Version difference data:
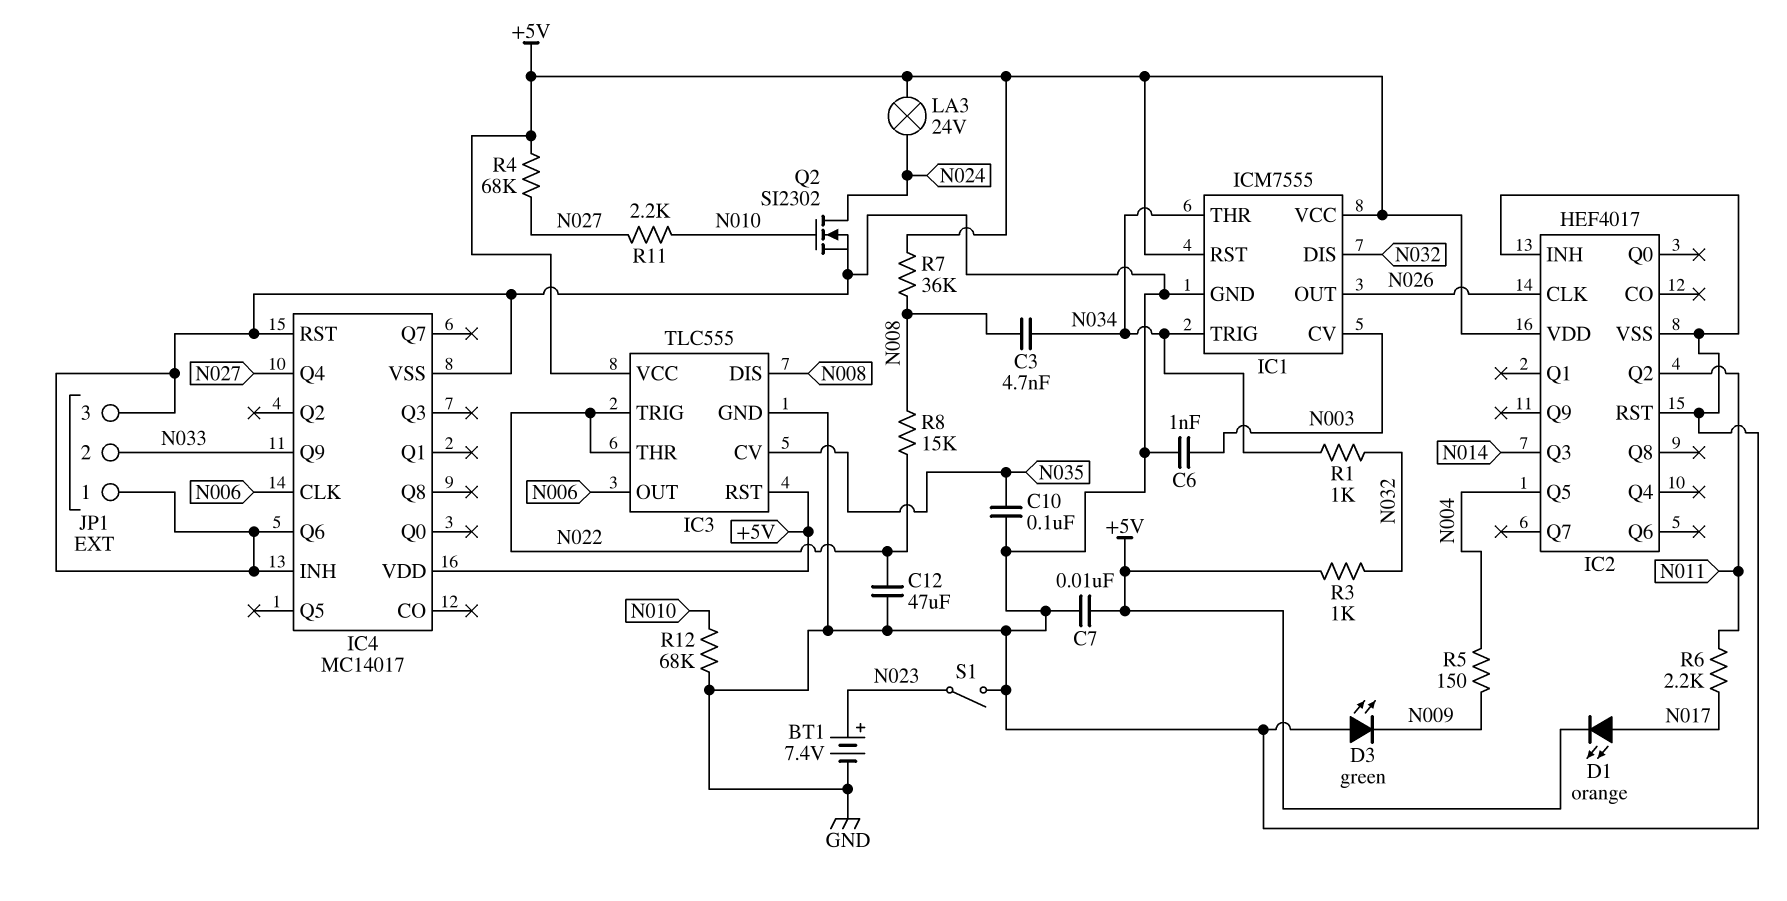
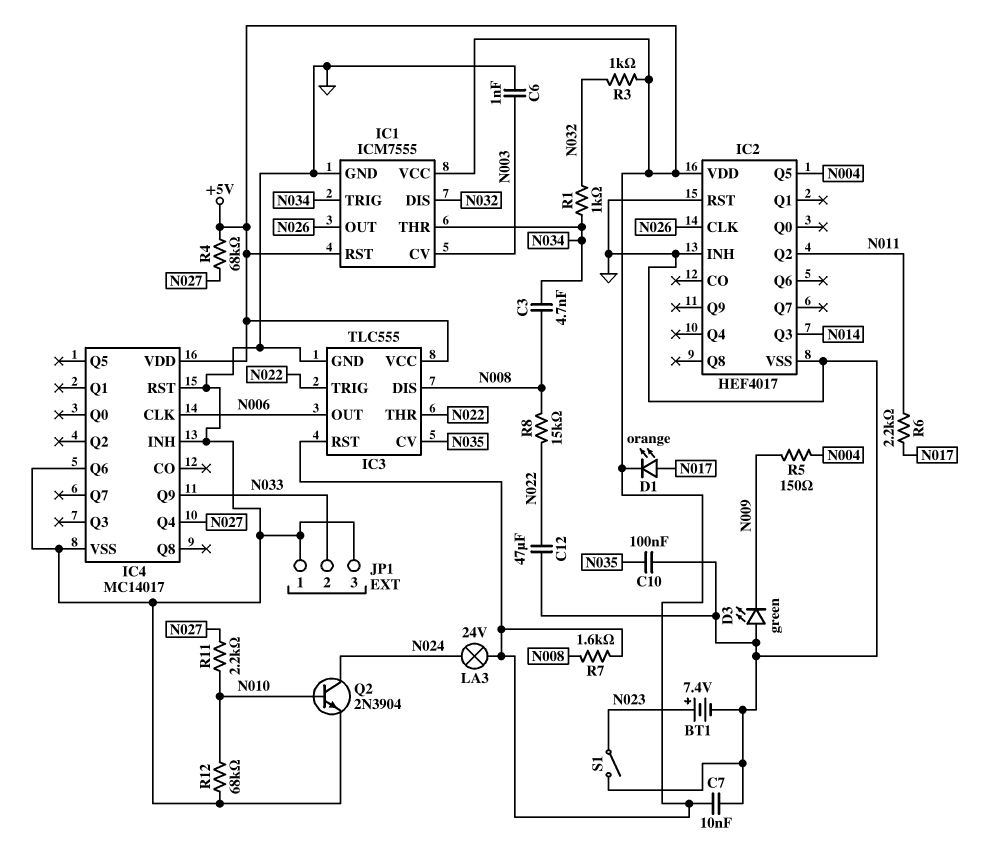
Q2: NMOS SI2302 (G N010, D N024, S GND) -> NPN 2N3904 (B N010, C N024, E GND)
R7: 36k (+5V, N008) -> 1.6k (+5V, N008)

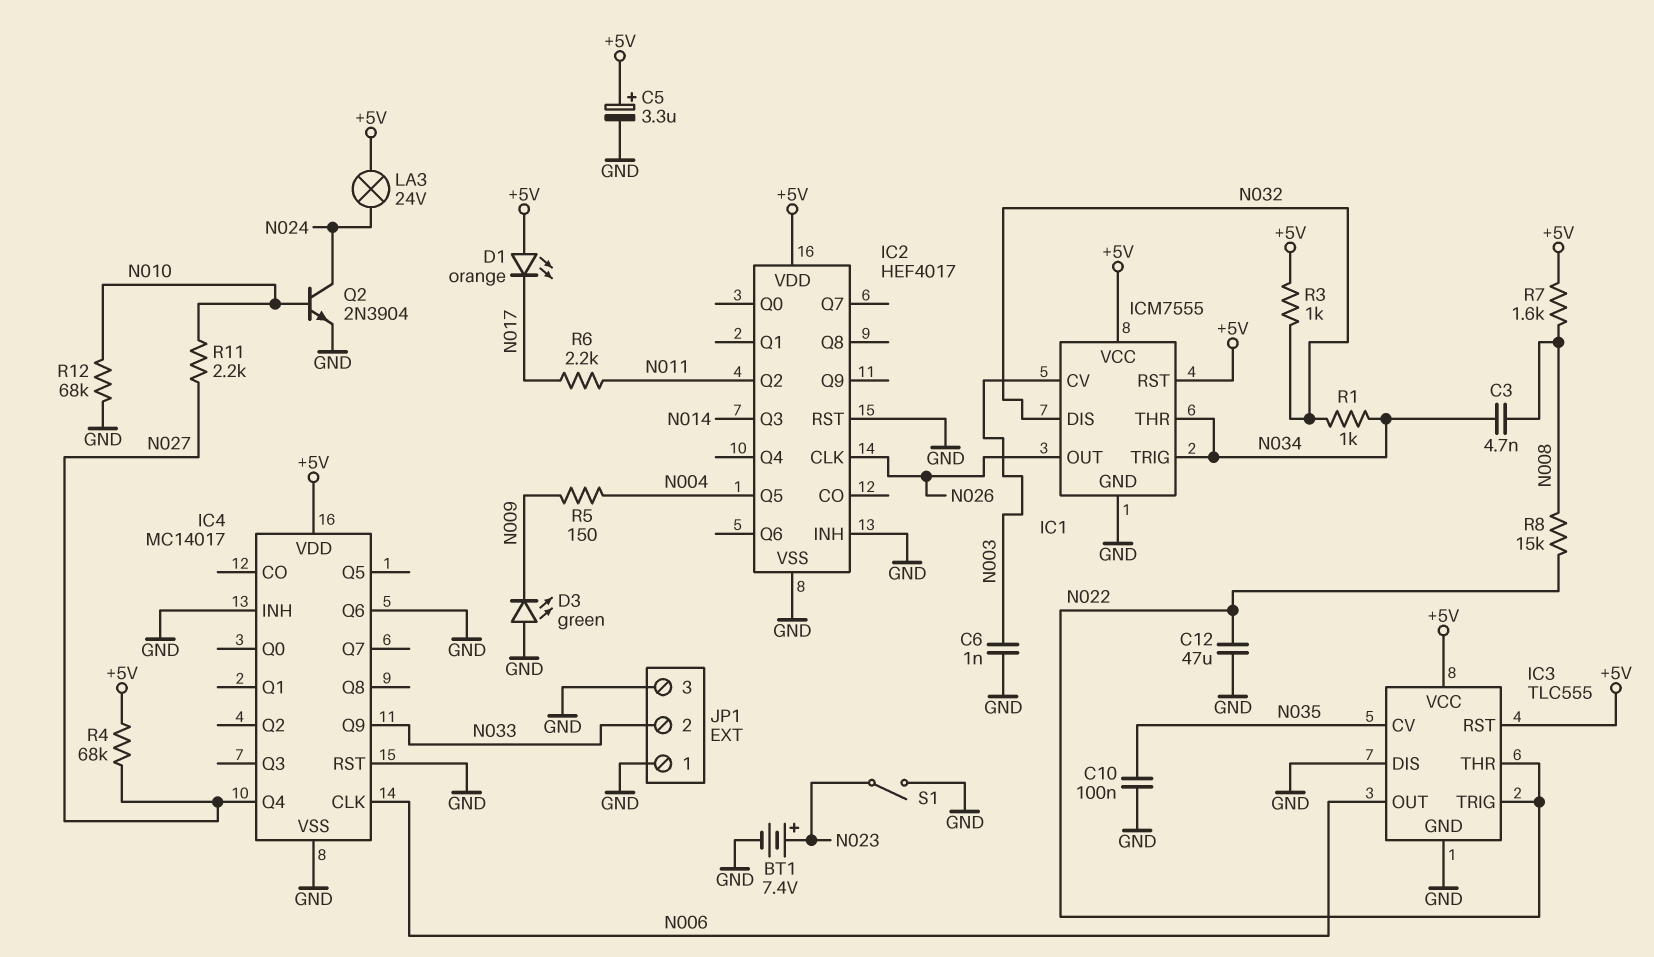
C5: none -> 3.3uF (plus +5V, minus GND)
C7: 10nF (+5V, GND) -> none
D1: LED orange (A N017, K +5V) -> LED orange (A +5V, K N017)
IC3 pin DIS: N008 -> GND

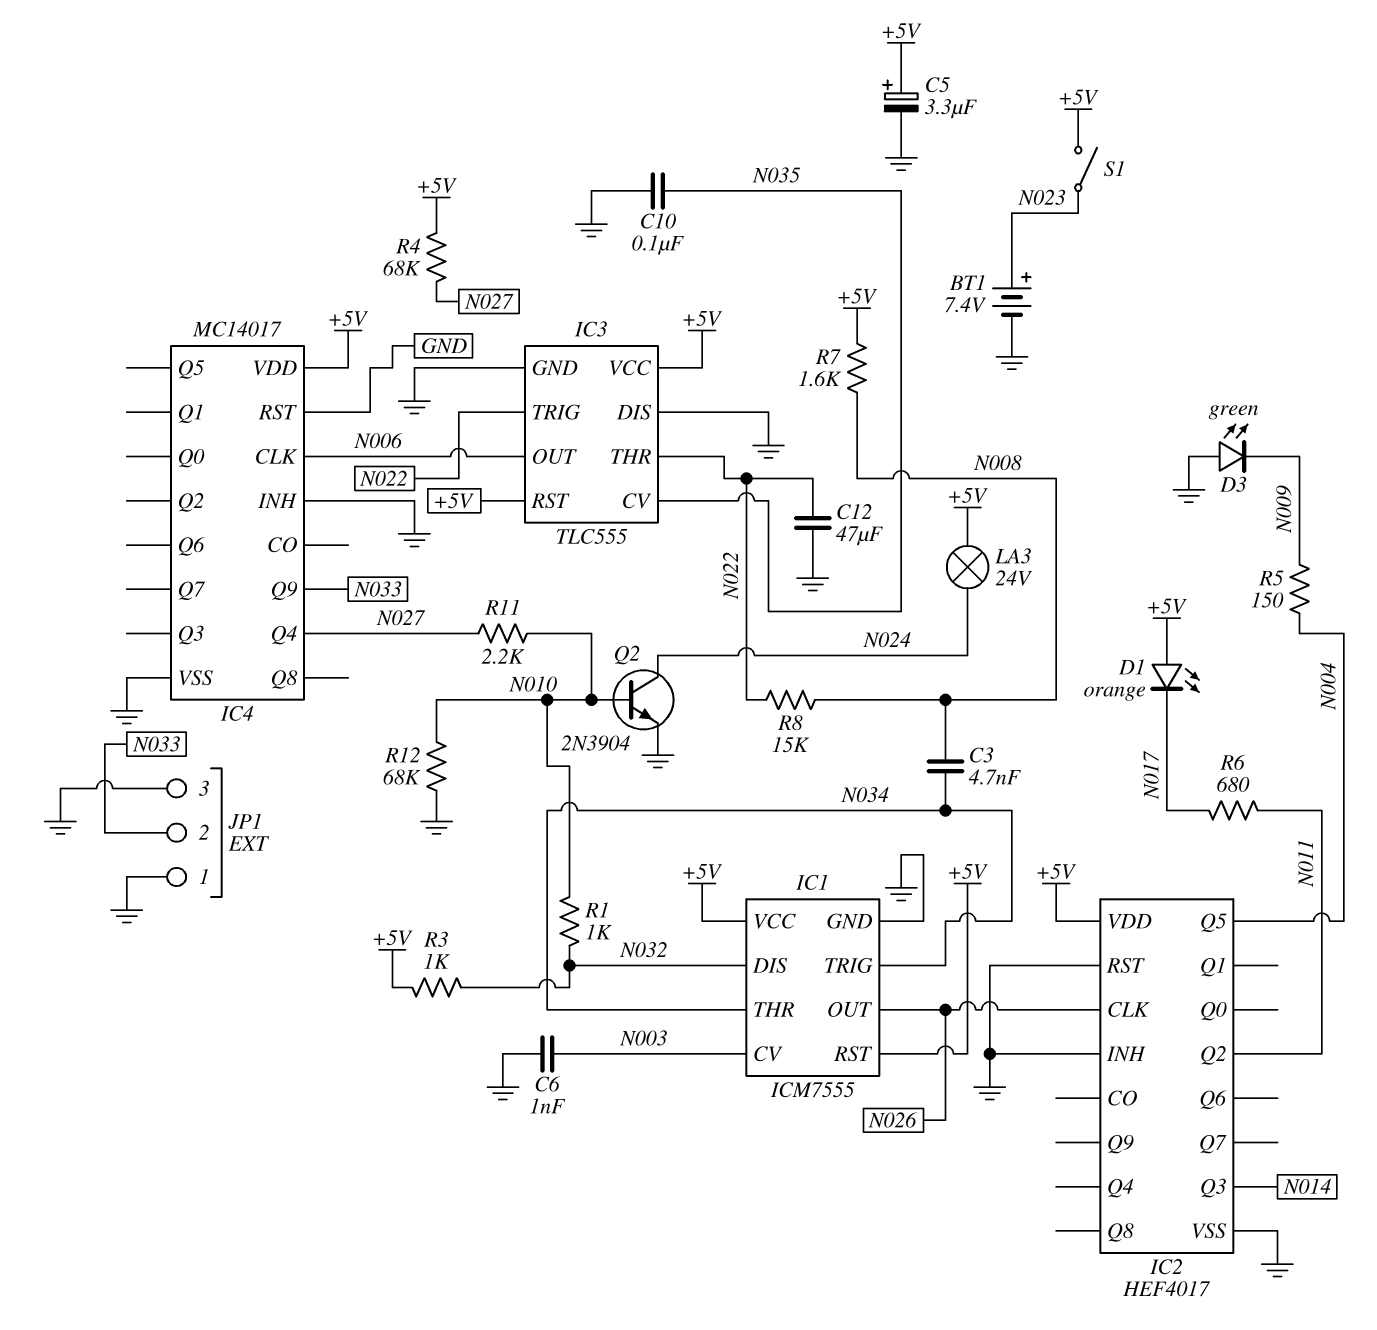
IC4 pin Q6: GND -> none
R1: 1k (N032, N034) -> 1k (N010, N032)
R6: 2.2k (N011, N017) -> 680 (N011, N017)
S1: switch (GND, N023) -> switch (+5V, N023)

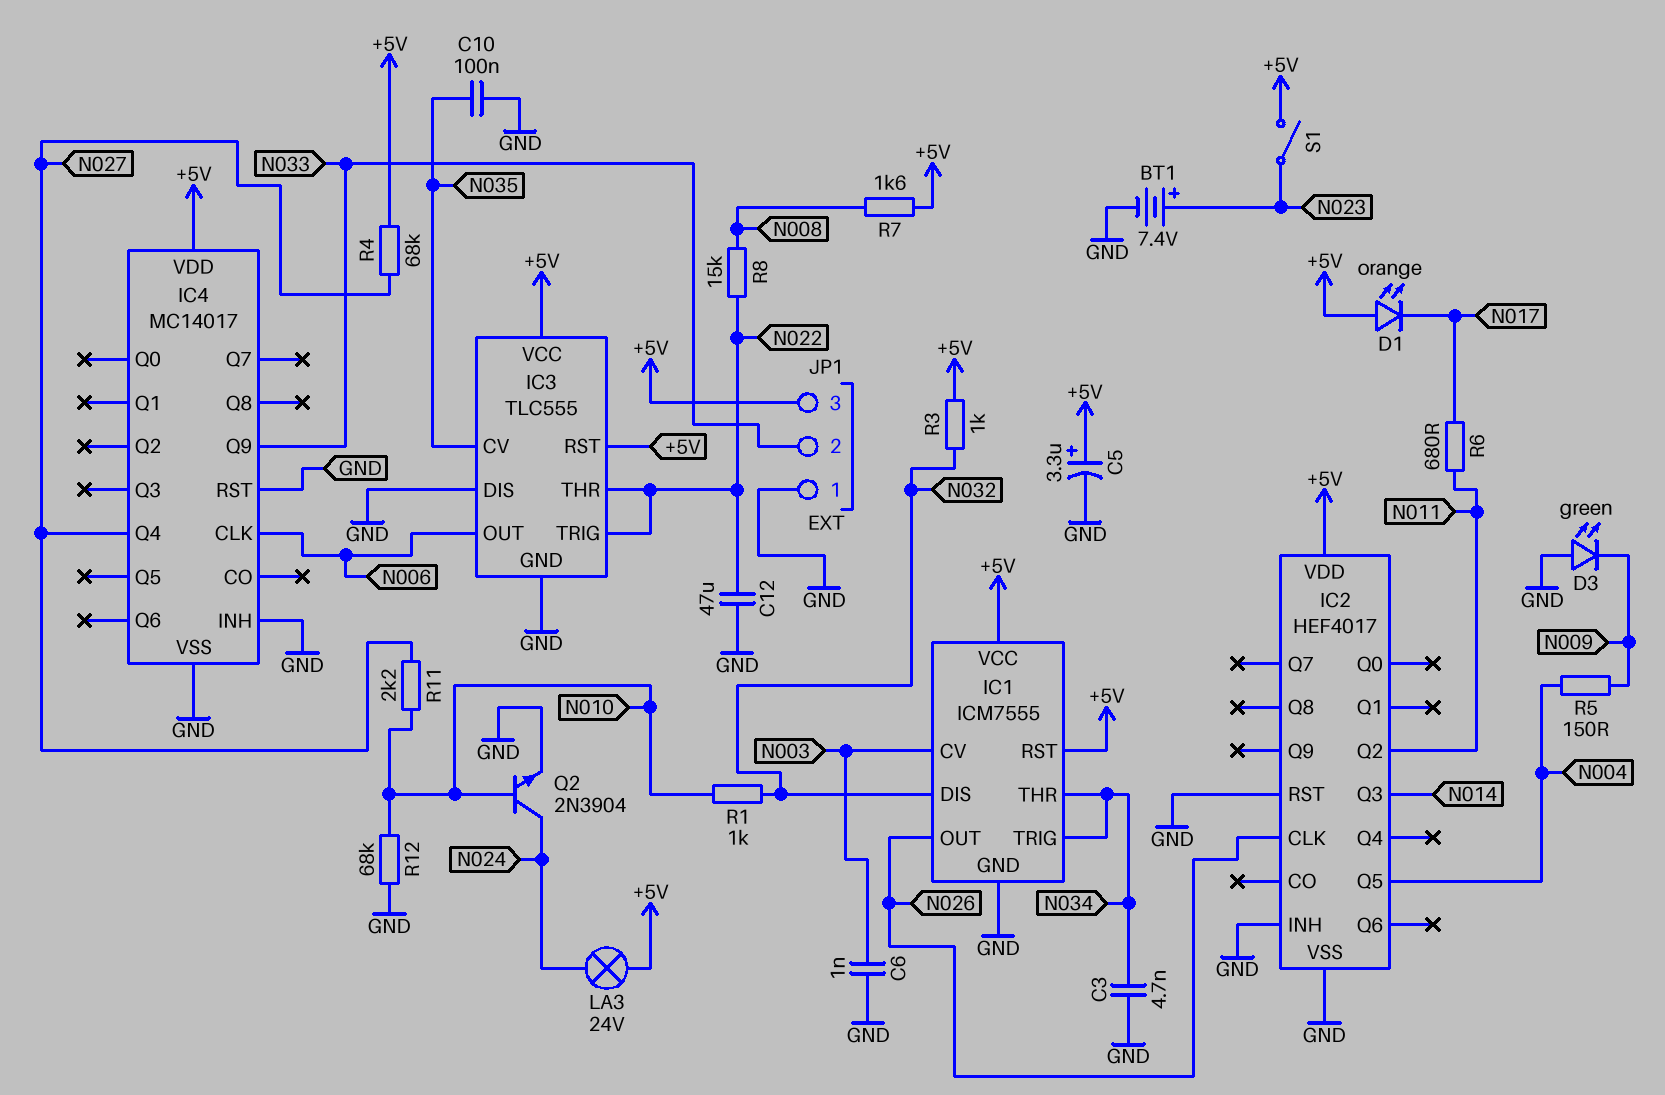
C3: 4.7nF (N008, N034) -> 4.7nF (GND, N034)
JP1 pin 3: GND -> +5V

■ Activity ■
Please reproduce the records above exactly and leave any picture behind.

■ Answer box ■
Q2: NMOS SI2302 (G N010, D N024, S GND) -> NPN 2N3904 (B N010, C N024, E GND)
R7: 36k (+5V, N008) -> 1.6k (+5V, N008)

C5: none -> 3.3uF (plus +5V, minus GND)
C7: 10nF (+5V, GND) -> none
D1: LED orange (A N017, K +5V) -> LED orange (A +5V, K N017)
IC3 pin DIS: N008 -> GND

IC4 pin Q6: GND -> none
R1: 1k (N032, N034) -> 1k (N010, N032)
R6: 2.2k (N011, N017) -> 680 (N011, N017)
S1: switch (GND, N023) -> switch (+5V, N023)

C3: 4.7nF (N008, N034) -> 4.7nF (GND, N034)
JP1 pin 3: GND -> +5V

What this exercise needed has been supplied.